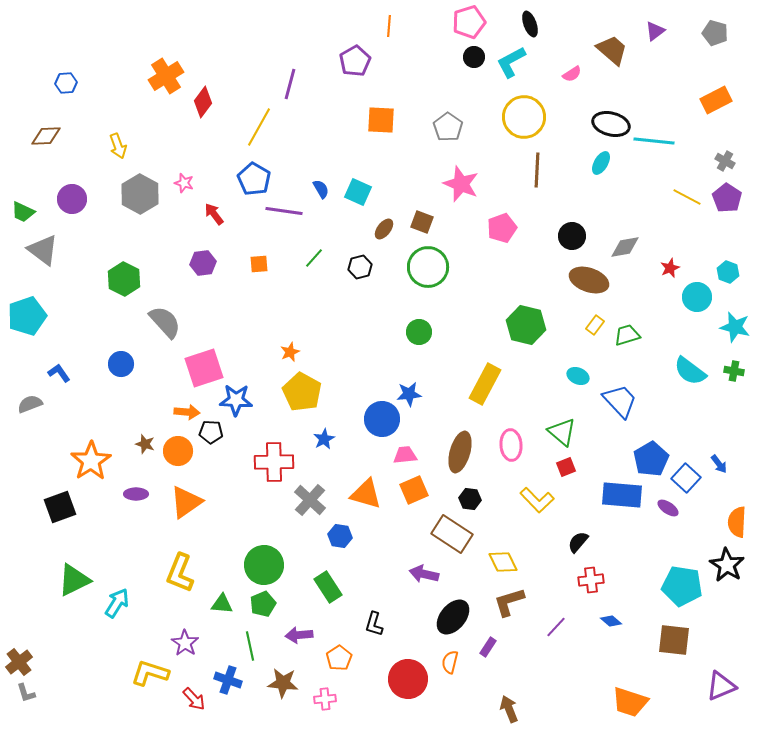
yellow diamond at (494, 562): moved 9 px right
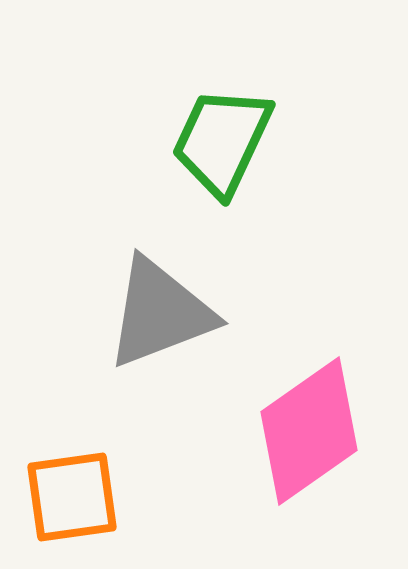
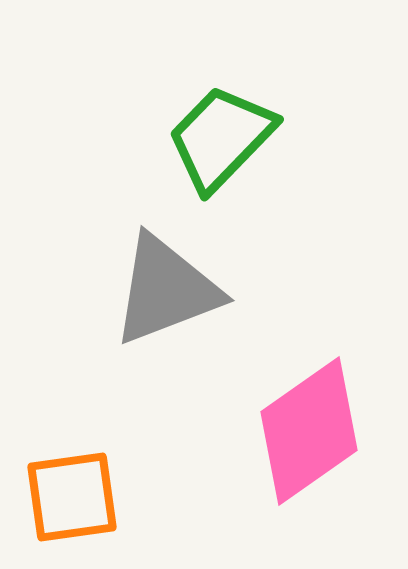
green trapezoid: moved 1 px left, 3 px up; rotated 19 degrees clockwise
gray triangle: moved 6 px right, 23 px up
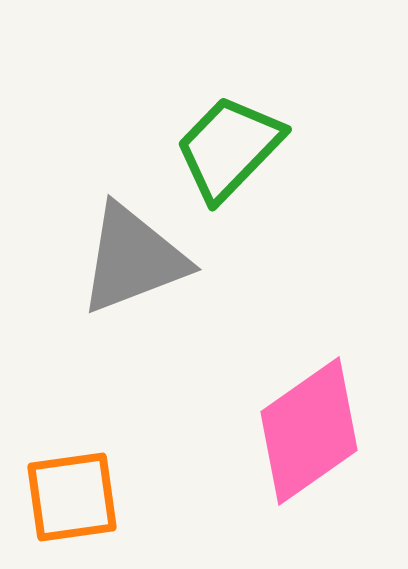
green trapezoid: moved 8 px right, 10 px down
gray triangle: moved 33 px left, 31 px up
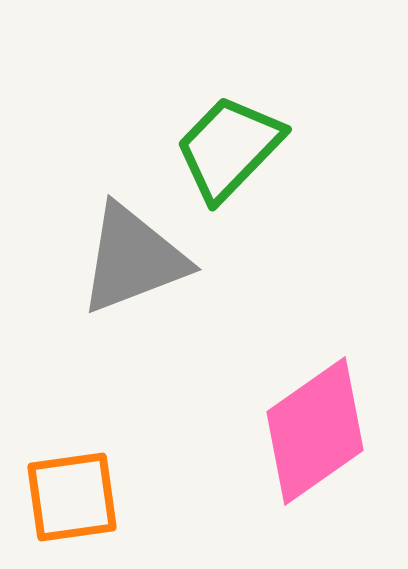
pink diamond: moved 6 px right
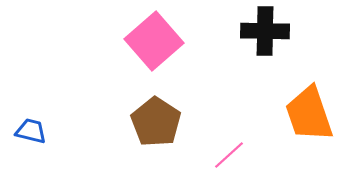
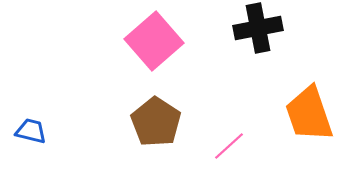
black cross: moved 7 px left, 3 px up; rotated 12 degrees counterclockwise
pink line: moved 9 px up
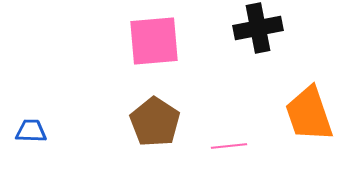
pink square: rotated 36 degrees clockwise
brown pentagon: moved 1 px left
blue trapezoid: rotated 12 degrees counterclockwise
pink line: rotated 36 degrees clockwise
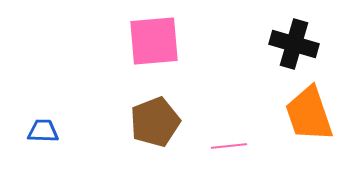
black cross: moved 36 px right, 16 px down; rotated 27 degrees clockwise
brown pentagon: rotated 18 degrees clockwise
blue trapezoid: moved 12 px right
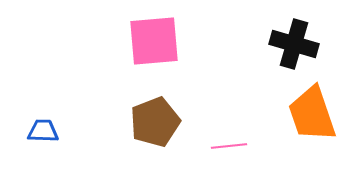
orange trapezoid: moved 3 px right
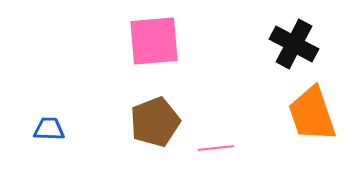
black cross: rotated 12 degrees clockwise
blue trapezoid: moved 6 px right, 2 px up
pink line: moved 13 px left, 2 px down
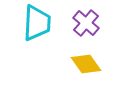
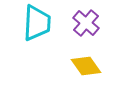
yellow diamond: moved 2 px down
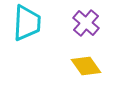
cyan trapezoid: moved 10 px left
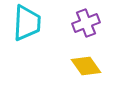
purple cross: rotated 28 degrees clockwise
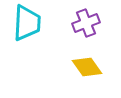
yellow diamond: moved 1 px right, 1 px down
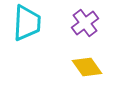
purple cross: moved 1 px left; rotated 16 degrees counterclockwise
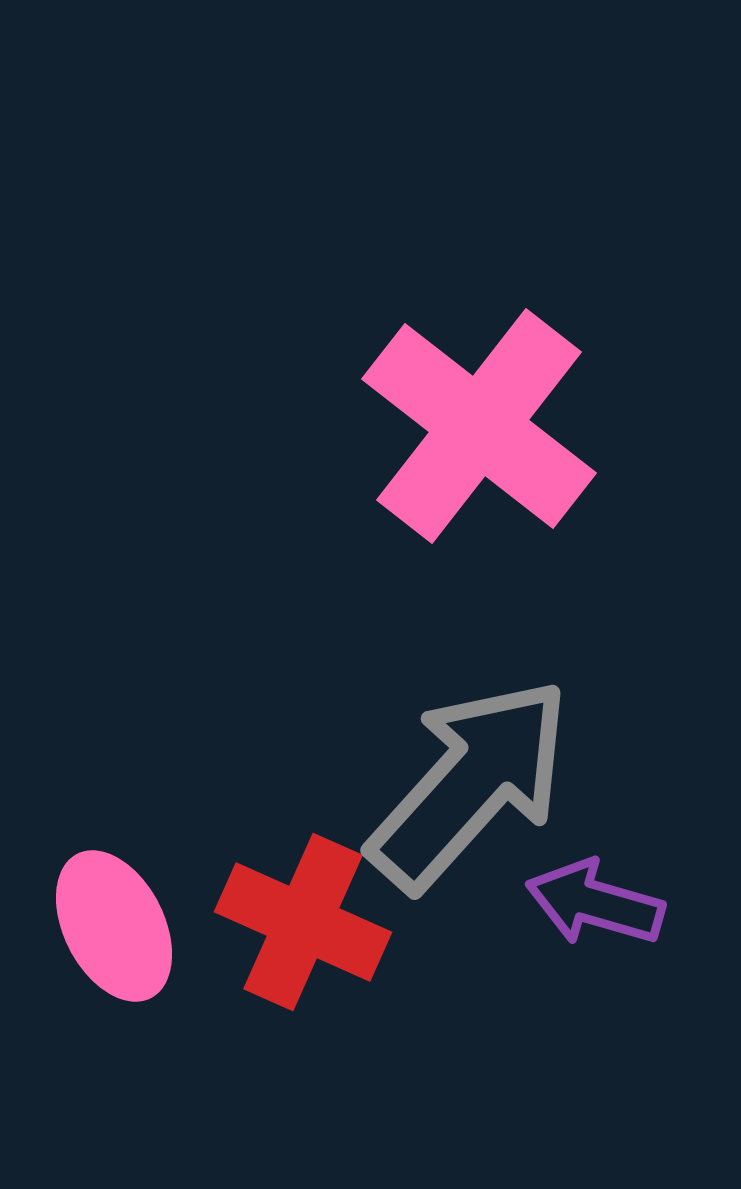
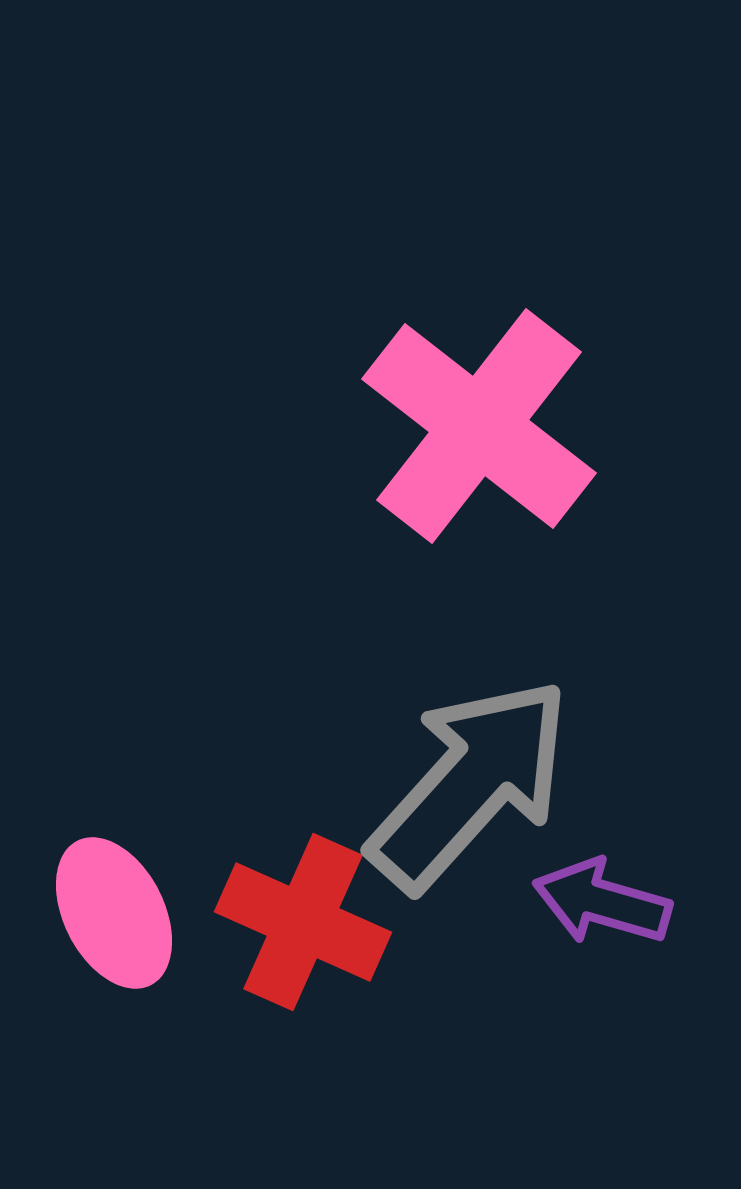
purple arrow: moved 7 px right, 1 px up
pink ellipse: moved 13 px up
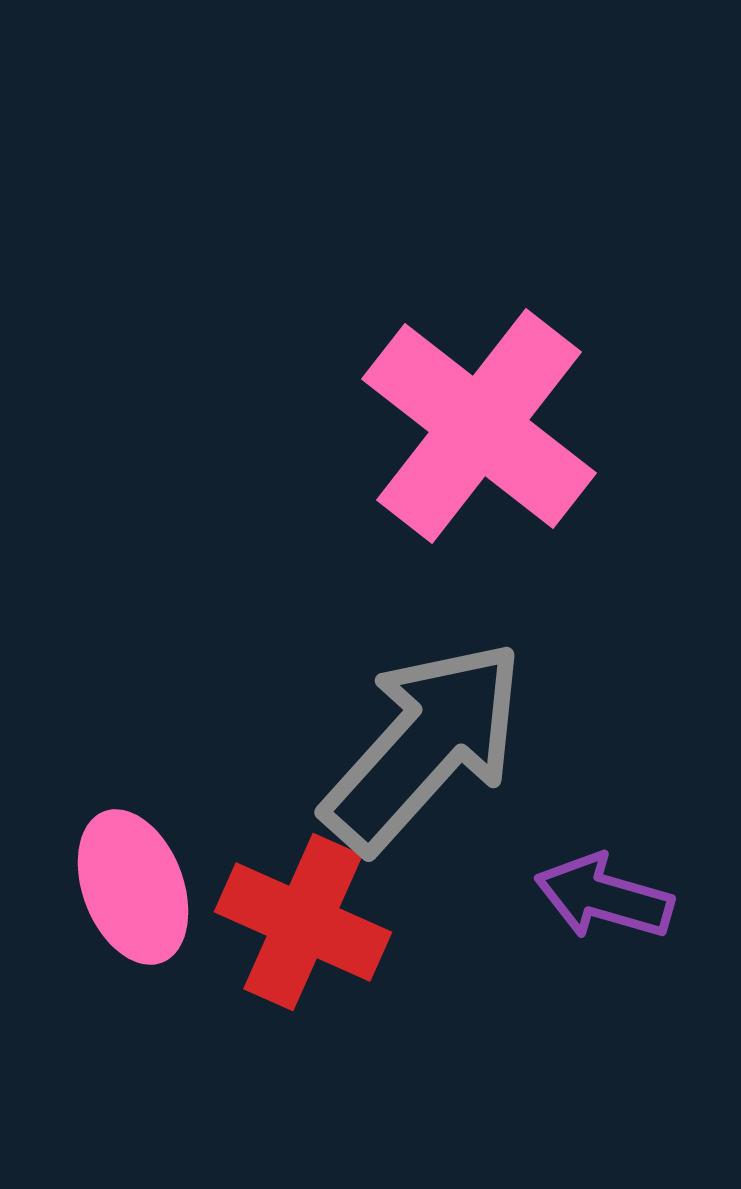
gray arrow: moved 46 px left, 38 px up
purple arrow: moved 2 px right, 5 px up
pink ellipse: moved 19 px right, 26 px up; rotated 6 degrees clockwise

------------------------

## Directions for this task
Report how many lines in the items above contain the string "trapezoid", matching case exactly. Give only the number.

## Exercise answer
7